- Data excerpt:
####################

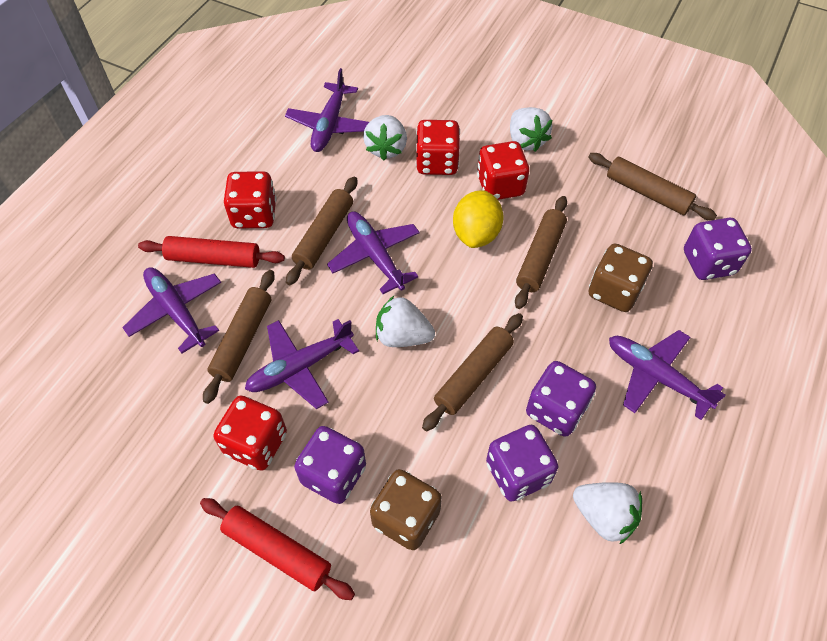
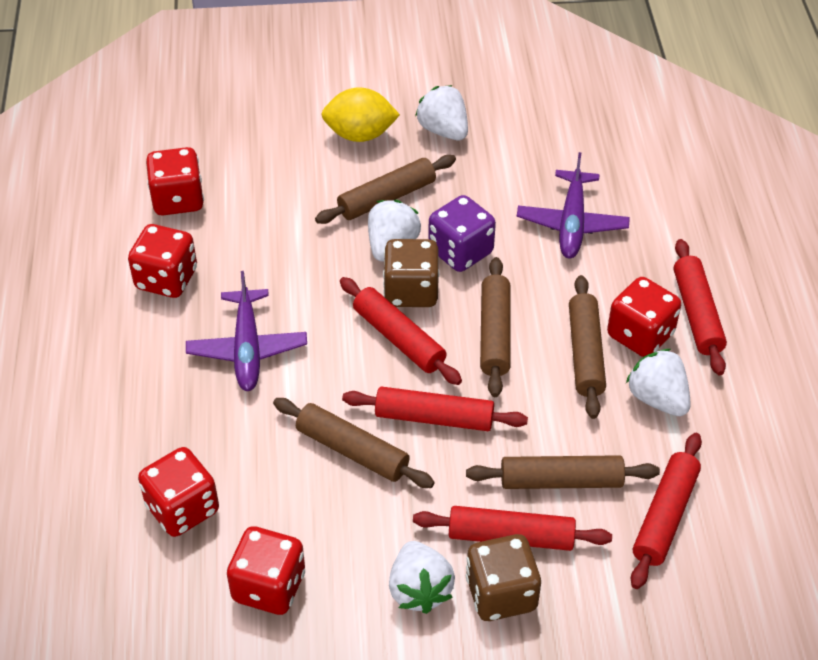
purple dice: 4 -> 1
purple plane: 5 -> 2
red dice: 4 -> 5
red rolling pin: 2 -> 5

####################

Transcribe the whole listing exactly. Pictures stay out of your copy.

purple dice: 4 -> 1
purple plane: 5 -> 2
red dice: 4 -> 5
red rolling pin: 2 -> 5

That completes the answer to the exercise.